§ Problem to solve
Start to finish, write out the entries exactly, leaving the pictures aside.

** Opening Given data block **

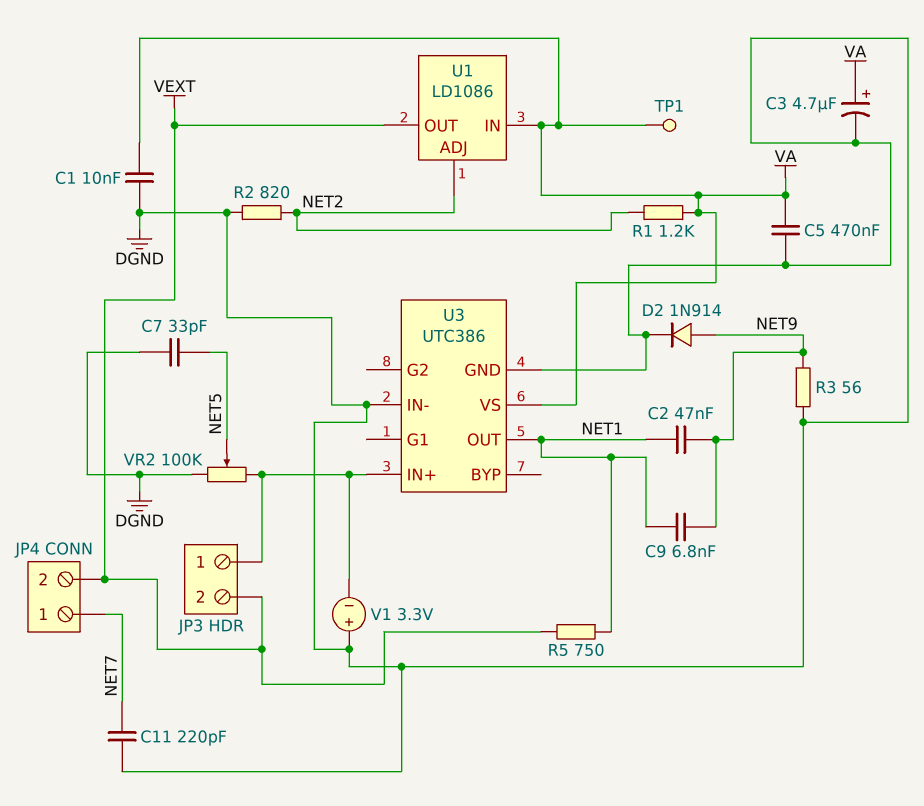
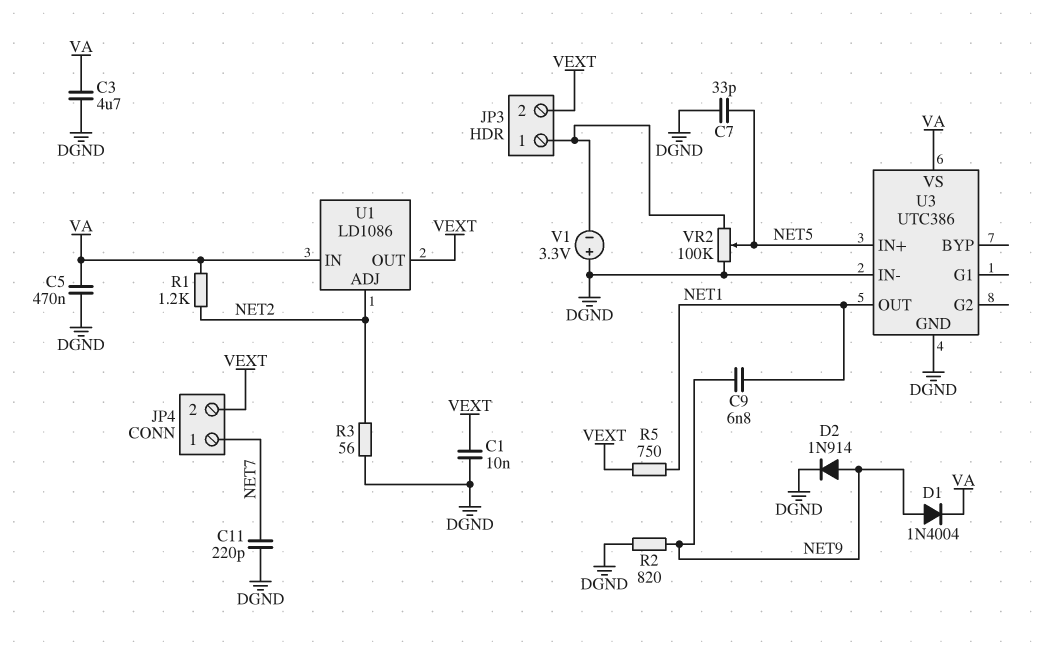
C1: 10nF (DGND, VA) -> 10nF (DGND, VEXT)
C2: 47nF (NET1, NET9) -> none
C3: 4.7uF (plus VA, minus DGND) -> 4.7uF (DGND, VA)
D1: none -> diode 1N4004 (A NET9, K VA)
R2: 820 (DGND, NET2) -> 820 (DGND, NET9)
R3: 56 (DGND, NET9) -> 56 (DGND, NET2)
TP1: test point (VA) -> none
U3 pin IN+: JP3/1 -> NET5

** Closing Given data block **

§ Reply to the exercise
C1: 10nF (DGND, VA) -> 10nF (DGND, VEXT)
C2: 47nF (NET1, NET9) -> none
C3: 4.7uF (plus VA, minus DGND) -> 4.7uF (DGND, VA)
D1: none -> diode 1N4004 (A NET9, K VA)
R2: 820 (DGND, NET2) -> 820 (DGND, NET9)
R3: 56 (DGND, NET9) -> 56 (DGND, NET2)
TP1: test point (VA) -> none
U3 pin IN+: JP3/1 -> NET5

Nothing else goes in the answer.